» What you will do
From the listing below, copy out every line where the word "white" appears.

» Records for the task
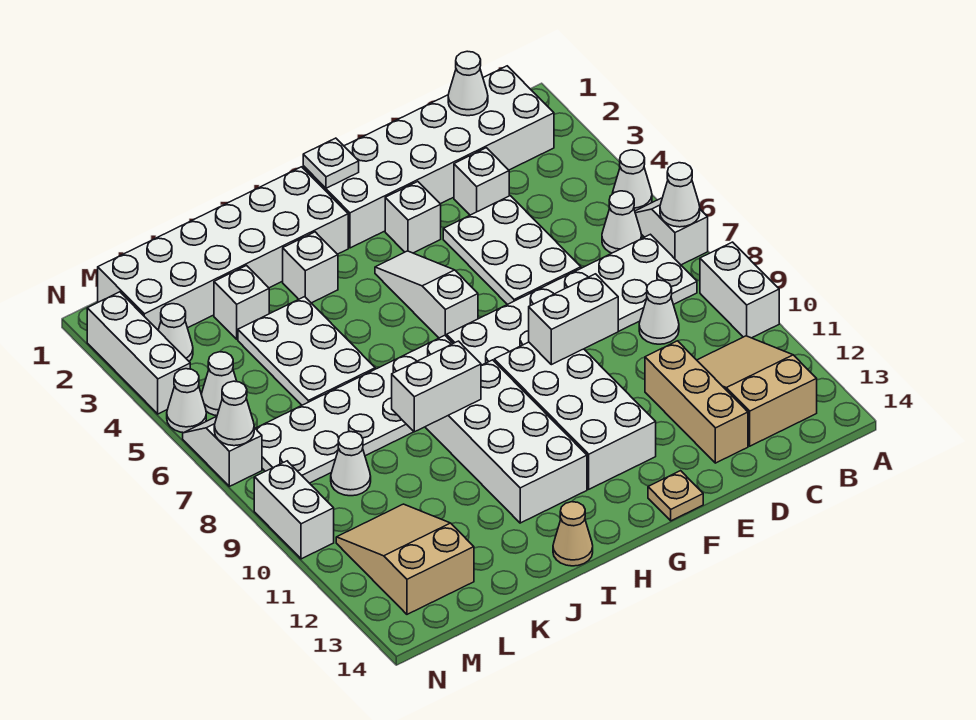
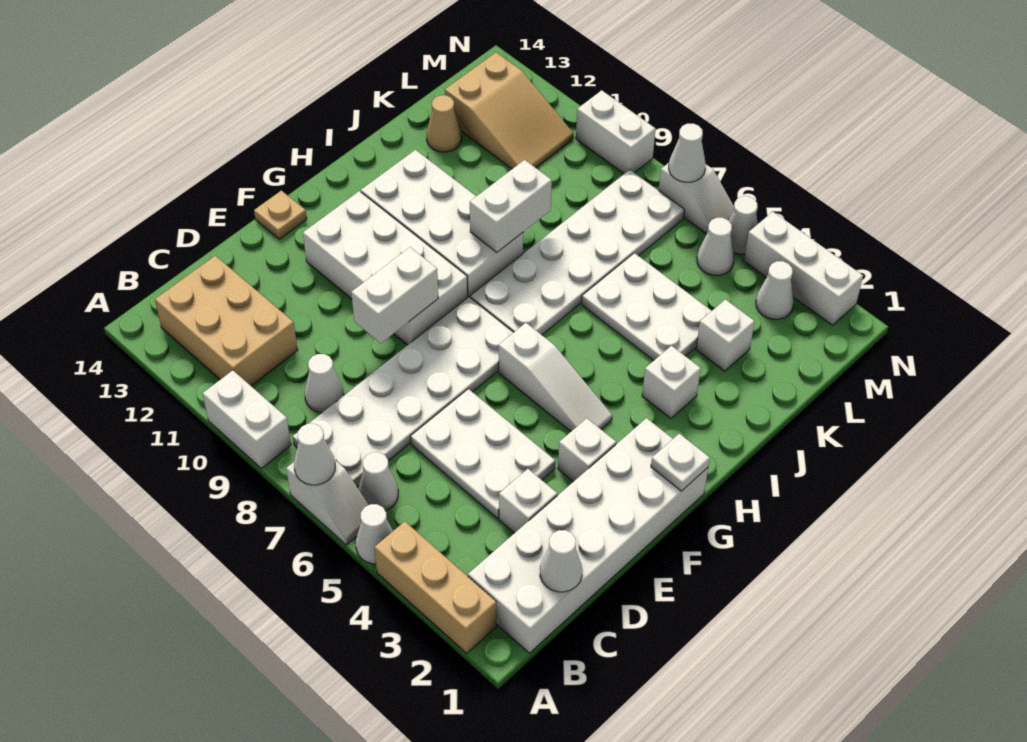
tan slope B11:C13 level 1 top 13 -> tan brick B11:C13 level 1
tan brick D11:D13 level 1 -> tan brick A2:A4 level 1
white brick H1:M2 level 1 -> none
tan cone I14 level 1 -> tan cone K13 level 1
white cone L9 level 1 -> none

» Answer
white brick H1:M2 level 1 -> none
white cone L9 level 1 -> none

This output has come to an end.